● **Provided entries**:
-------------------------

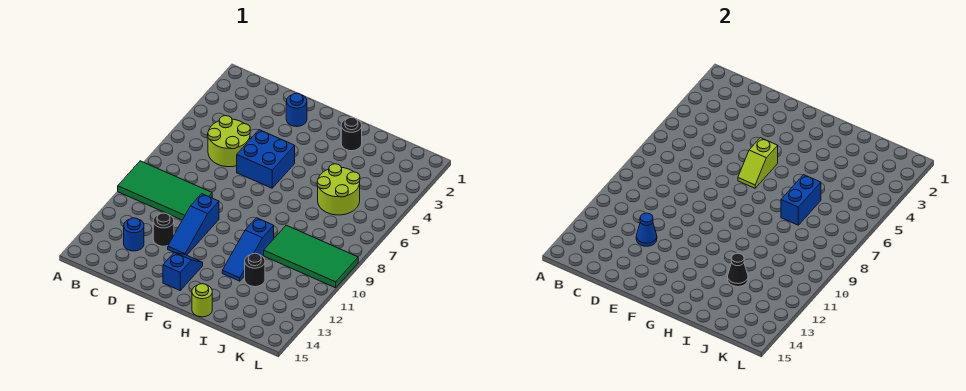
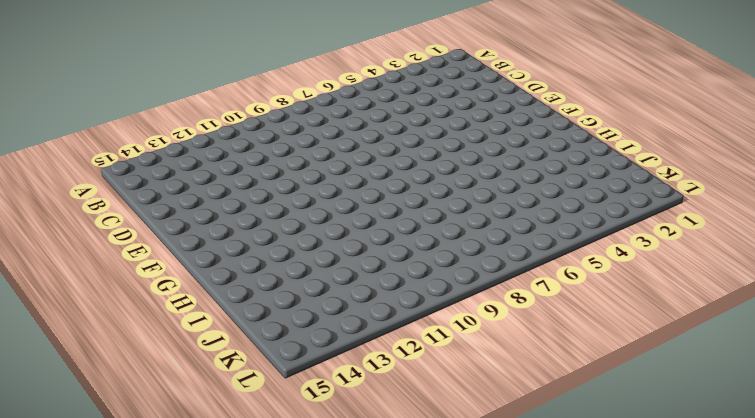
none -> green 2x4 tile [118,161,212,220]
none -> lime 2x2 round brick [208,116,250,167]
none -> blue 1x1 round brick [124,218,144,251]

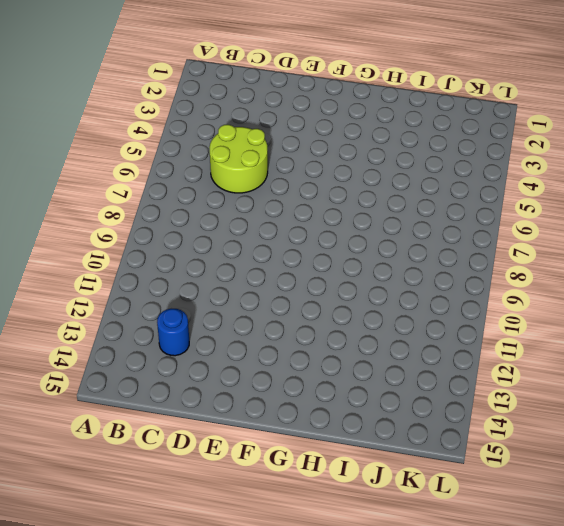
none -> green 2x4 tile [118,161,212,220]
none -> black 1x1 round brick [153,213,174,246]
none -> blue 1x1 round brick [286,93,307,127]

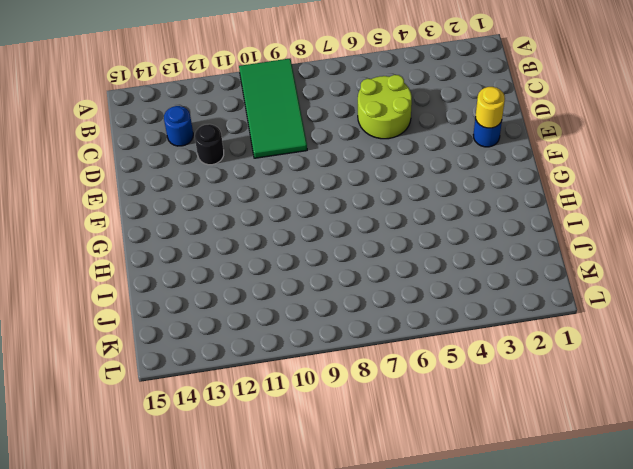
yellow 1x1 round brick [476,87,505,128] -> none
none -> blue 2x2 brick [237,130,295,188]
none -> blue 1x3 slope [168,194,219,255]
none -> blue 1x2 slope [163,253,203,290]

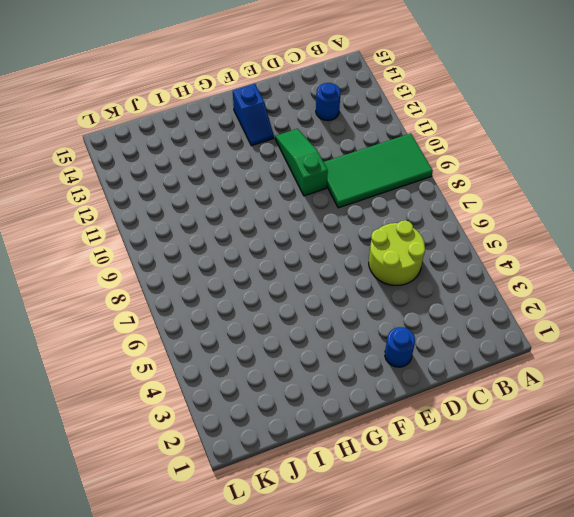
green 1x3 slope [275,129,328,196] -> blue 1x3 slope [168,194,219,255]
none -> black 1x1 round brick [153,213,174,246]
none -> blue 2x2 brick [237,130,295,188]
none -> black 1x1 round brick [341,118,362,151]

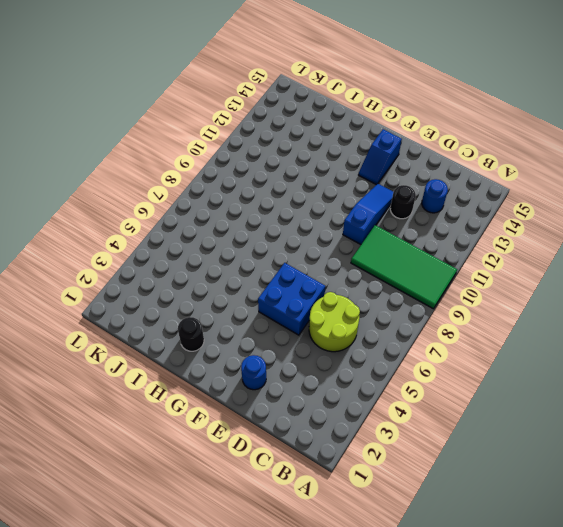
none -> blue 1x3 slope [222,218,274,281]
none -> lime 1x1 round brick [192,284,212,317]
none -> lime 2x2 round brick [317,164,360,215]

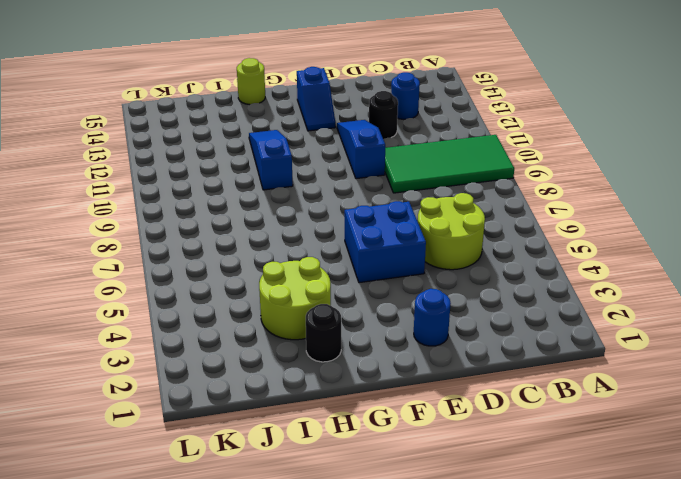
lime 2x2 round brick [259,257,331,340] -> lime 2x2 round brick moved to [317,164,360,215]
none -> green 2x4 tile [264,225,358,288]
none -> black 1x1 round brick [245,253,265,287]
none -> blue 1x1 cone [636,213,657,246]

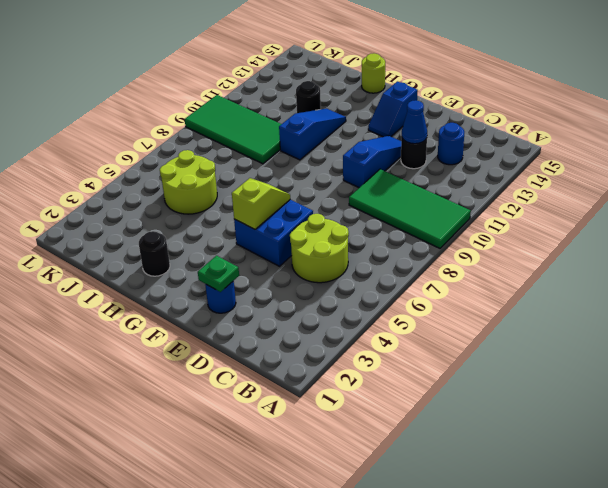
green 1x1 plate [198,256,239,292] -> none
none -> blue 1x2 brick [781,175,821,225]
none -> black 1x1 cone [728,253,748,287]

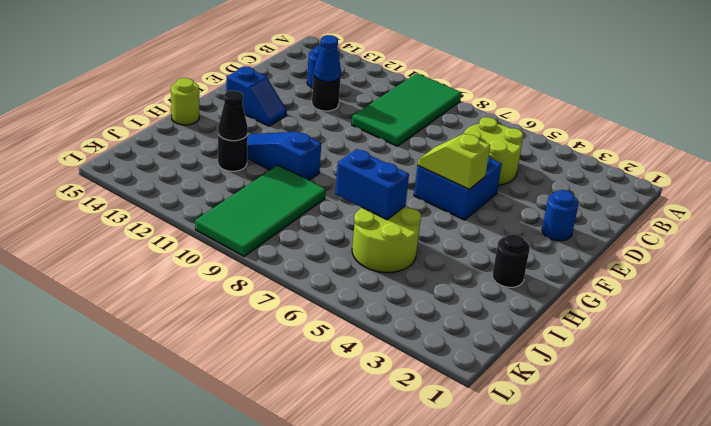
none -> blue 1x3 slope [168,194,219,255]

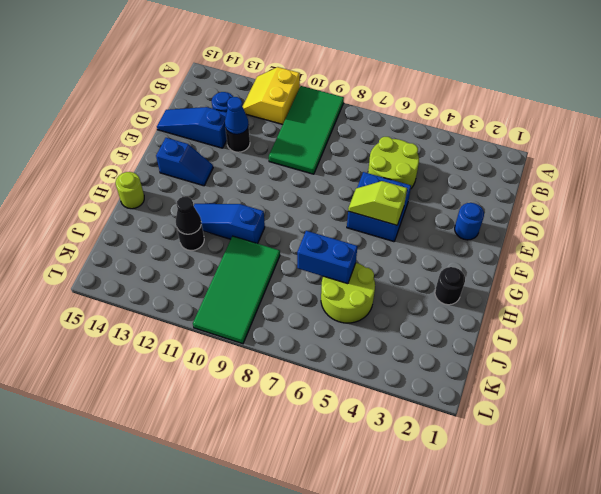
yellow 2x2 slope [242,67,300,125] -> none
blue 1x3 slope [157,107,227,148] -> blue 1x3 slope moved to [168,194,219,255]

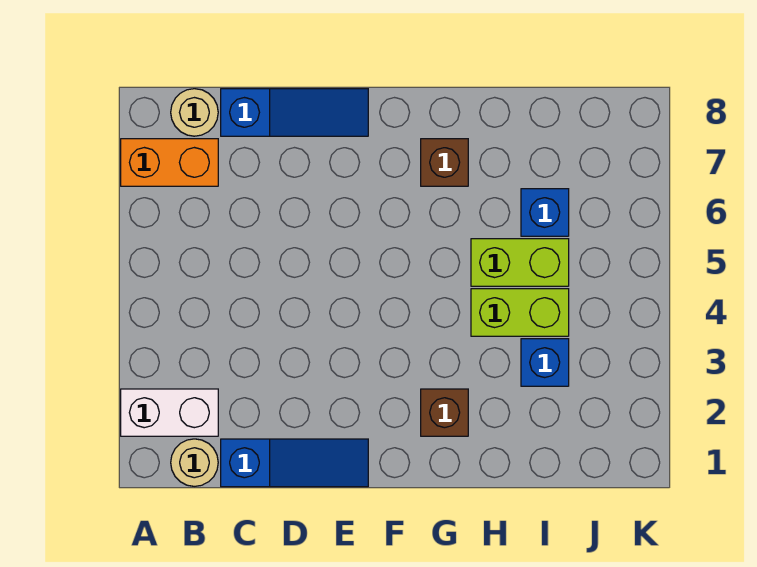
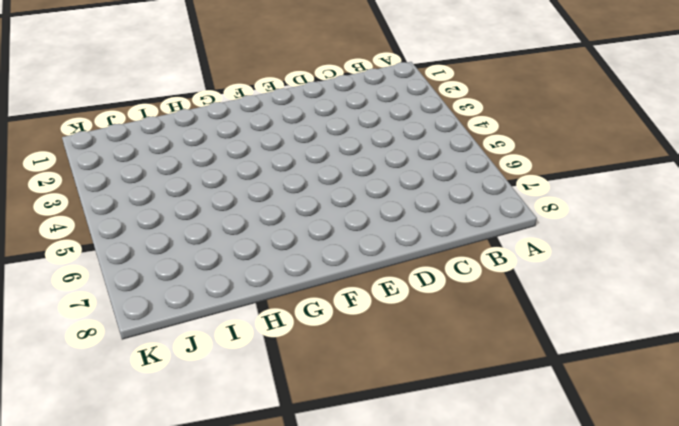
none -> white 1x2 brick [121,389,218,436]
none -> orange 1x2 brick [121,139,218,186]
none -> tan 1x1 round brick [171,439,218,486]

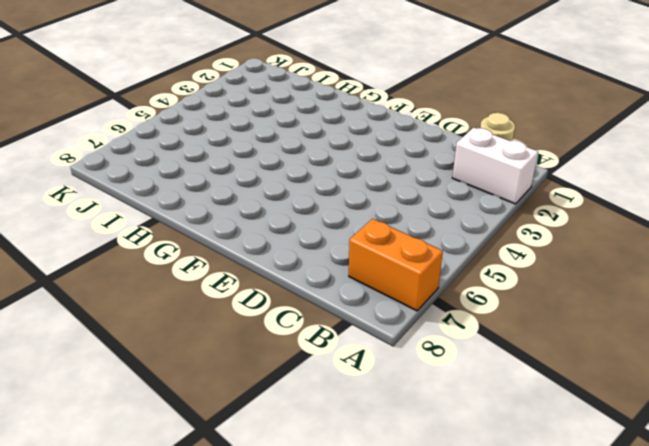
none -> tan 1x1 round brick [171,89,218,136]
none -> blue 1x3 slope [221,439,368,487]
none -> blue 1x3 slope [221,89,368,136]

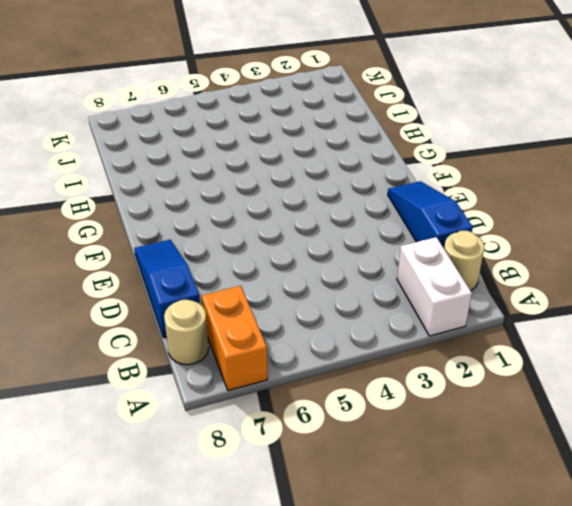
none -> brown 1x1 brick [421,389,468,436]
none -> brown 1x1 brick [421,139,468,186]
none -> lime 1x2 brick [471,289,569,336]

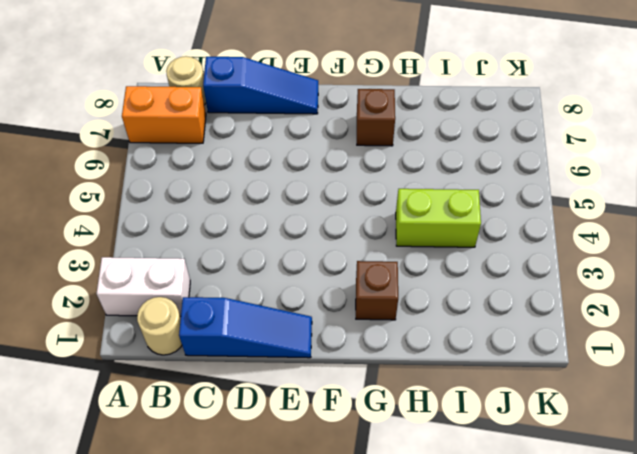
none -> lime 1x2 brick [471,239,569,286]
none -> blue 1x1 brick [521,339,569,386]
none -> blue 1x1 brick [521,189,569,236]

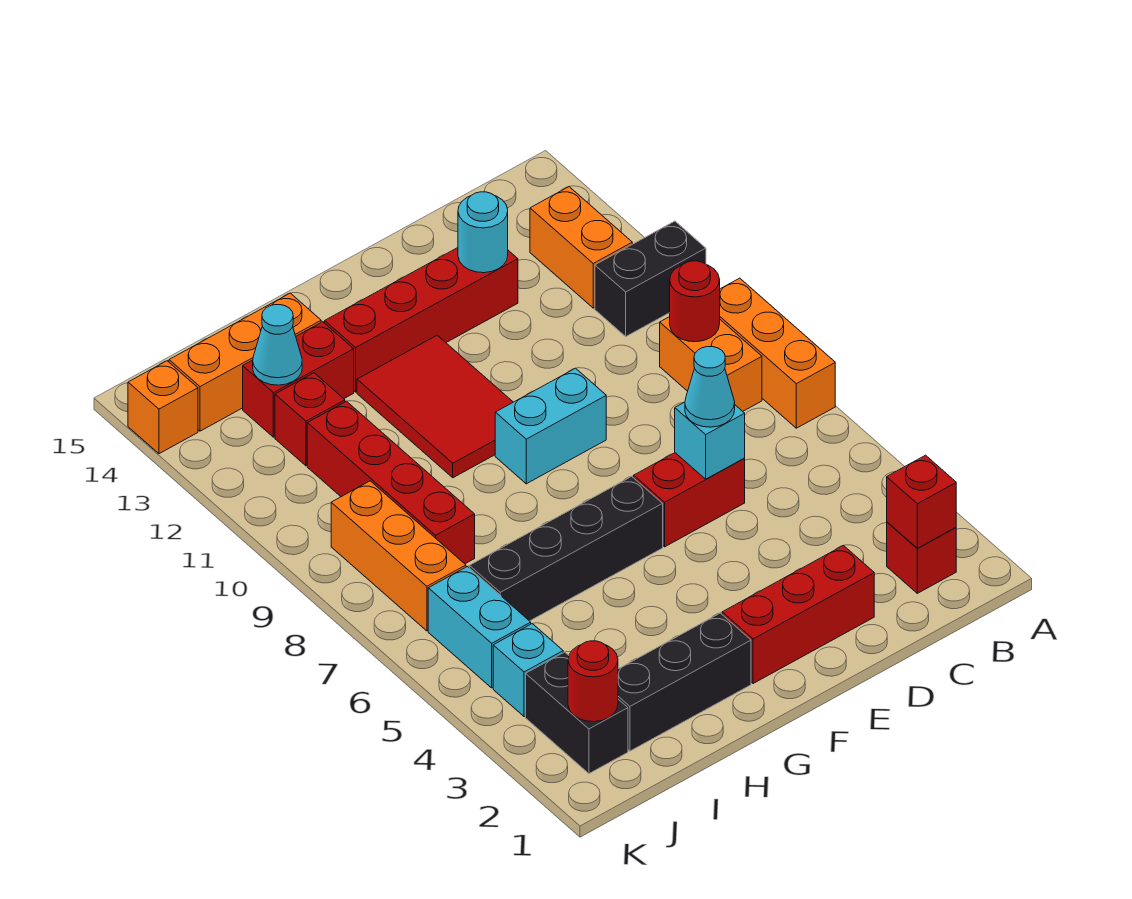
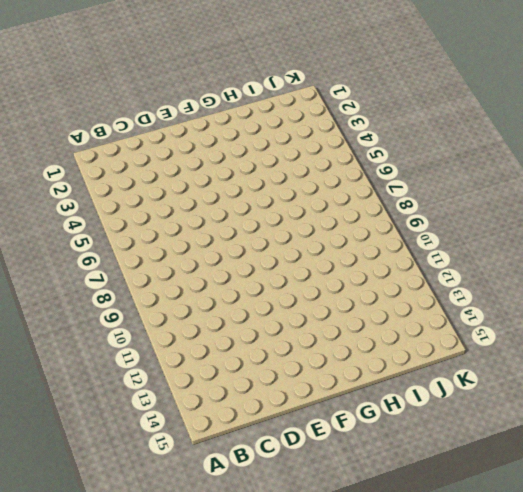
none -> orange 1x3 brick [720,278,835,428]
none -> black 1x2 brick [595,221,706,336]
none -> red 1x1 brick [887,522,956,593]

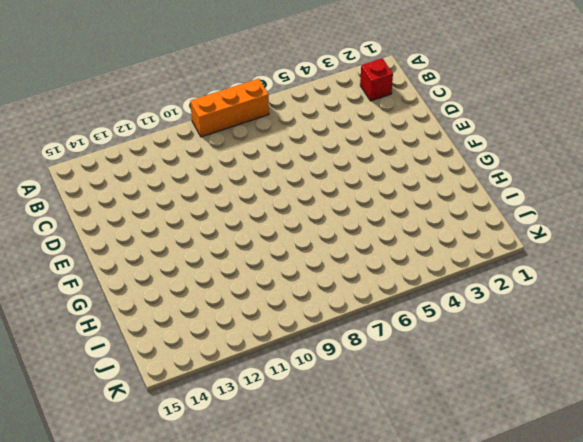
none -> black 1x2 brick [595,221,706,336]
none -> orange 1x2 brick [660,317,762,411]
none -> orange 1x2 brick [530,187,632,308]

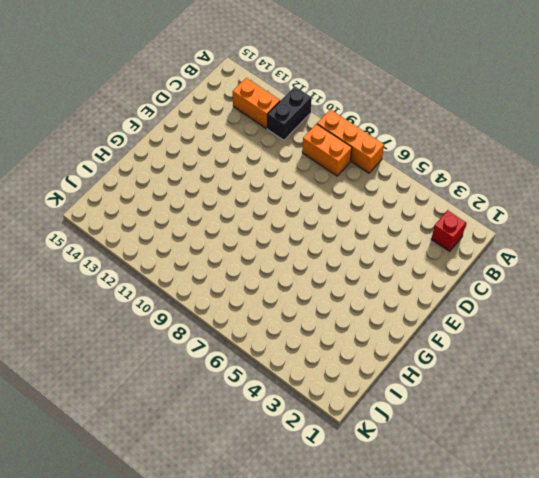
none -> red 1x3 brick [722,545,874,684]
none -> red 1x2 brick [634,453,745,547]
none -> red 1x4 brick [325,248,518,392]

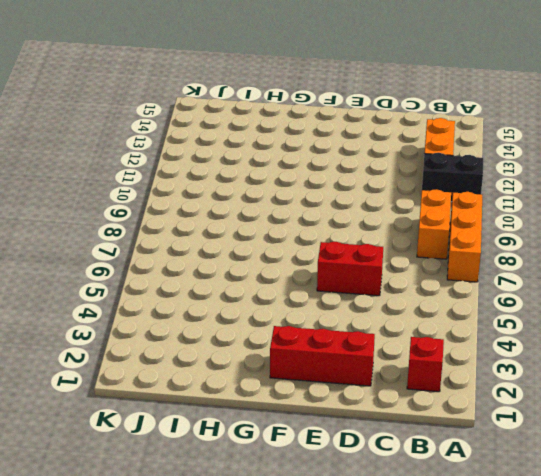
none -> red 1x4 brick [325,248,518,392]
none -> cyan 1x2 brick [495,368,606,484]
none -> black 1x4 brick [469,476,663,621]

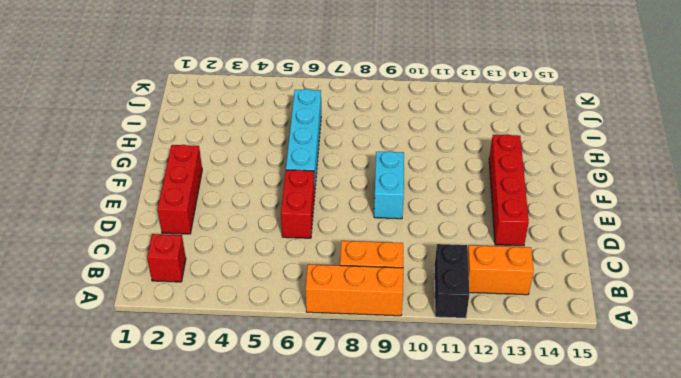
cyan 1x4 brick [286,89,321,186] -> black 1x4 brick [469,476,663,621]
none -> red 2x3 tile [357,335,513,478]
none -> black 1x3 brick [618,613,751,751]
none -> red 1x2 brick [243,322,354,437]

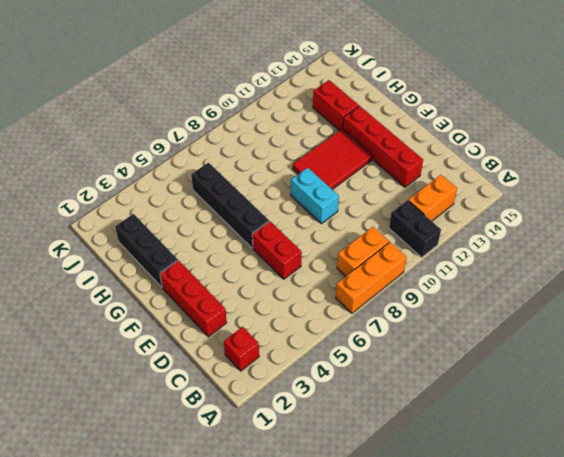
none -> orange 1x3 brick [169,293,321,431]
none -> red 1x4 brick [307,401,475,564]
none -> red 1x1 brick [275,373,345,466]

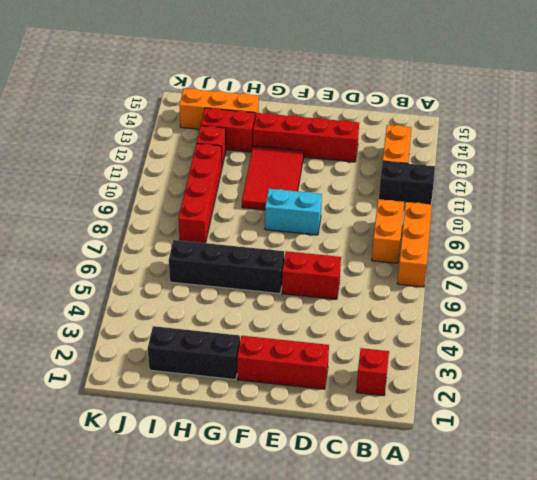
none -> black 1x2 brick [526,652,628,773]
none -> cyan 1x1 brick [493,624,563,717]
none -> cyan 1x2 brick [428,566,531,688]

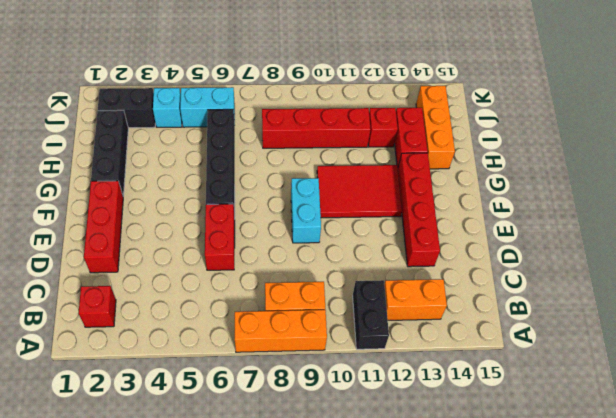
none -> orange 1x3 brick [331,481,466,631]
none -> orange 1x1 brick [128,361,198,454]
none -> red 1x1 brick [887,455,956,548]

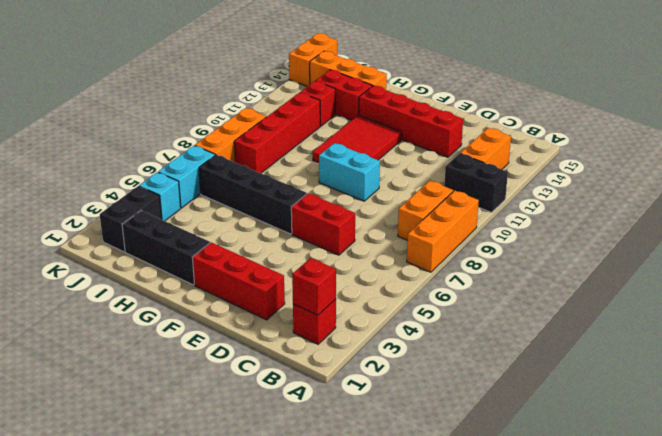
orange 1x2 brick [289,33,337,86] -> orange 1x1 brick [128,361,198,454]
none -> red 1x1 round brick [670,261,720,342]
none -> cyan 1x1 brick [675,402,745,479]
none -> cyan 1x1 round brick [458,192,508,273]

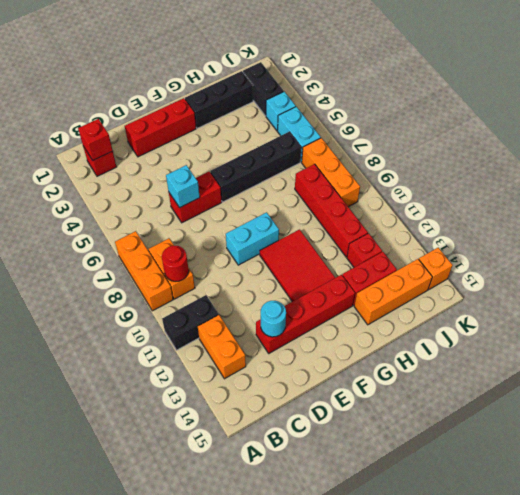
none -> cyan 1x1 cone [253,305,302,385]
none -> red 1x1 round brick [568,641,618,722]
none -> cyan 1x1 cone [685,346,735,427]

-------------------------

● **How to complete this task**: Only the lines from the one containing "none -> orange 1x3 brick [169,293,321,431]" through the final line of the records should be transcribed, exactly and with no pictures.

● **Result for this exercise**:
none -> orange 1x3 brick [169,293,321,431]
none -> red 1x4 brick [307,401,475,564]
none -> red 1x1 brick [275,373,345,466]

none -> black 1x2 brick [526,652,628,773]
none -> cyan 1x1 brick [493,624,563,717]
none -> cyan 1x2 brick [428,566,531,688]

none -> orange 1x3 brick [331,481,466,631]
none -> orange 1x1 brick [128,361,198,454]
none -> red 1x1 brick [887,455,956,548]

orange 1x2 brick [289,33,337,86] -> orange 1x1 brick [128,361,198,454]
none -> red 1x1 round brick [670,261,720,342]
none -> cyan 1x1 brick [675,402,745,479]
none -> cyan 1x1 round brick [458,192,508,273]

none -> cyan 1x1 cone [253,305,302,385]
none -> red 1x1 round brick [568,641,618,722]
none -> cyan 1x1 cone [685,346,735,427]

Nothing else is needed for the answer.